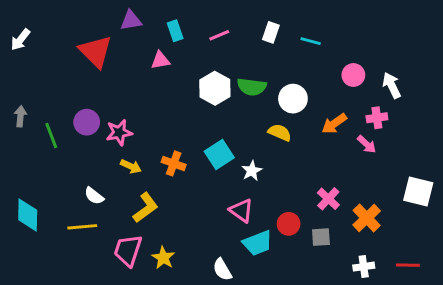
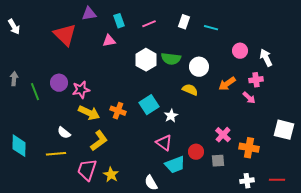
white arrow: (20, 40) -> (14, 27), turned -70
yellow arrow: (131, 166) -> (89, 113), size x1.5
orange cross: (367, 218) -> (249, 148), turned -36

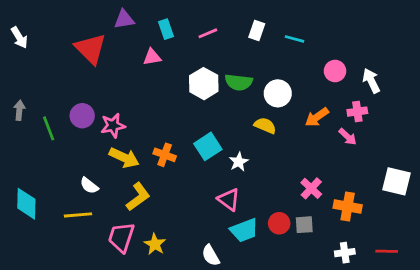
red circle: (196, 152) -> (279, 223), moved

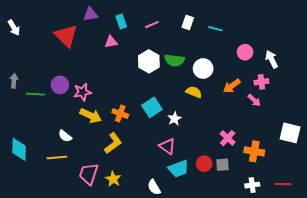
green line: (49, 128) -> (35, 94), turned -66
yellow L-shape: (138, 197) -> (113, 143), moved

###

PROBLEM: Copy exactly, please, the lines that run from the line holding "yellow arrow: (131, 166)" through the closing line of the material above, omitting every picture.

TASK RESULT:
yellow arrow: (131, 166) -> (89, 113), size x1.5
orange cross: (367, 218) -> (249, 148), turned -36

red circle: (196, 152) -> (279, 223), moved

green line: (49, 128) -> (35, 94), turned -66
yellow L-shape: (138, 197) -> (113, 143), moved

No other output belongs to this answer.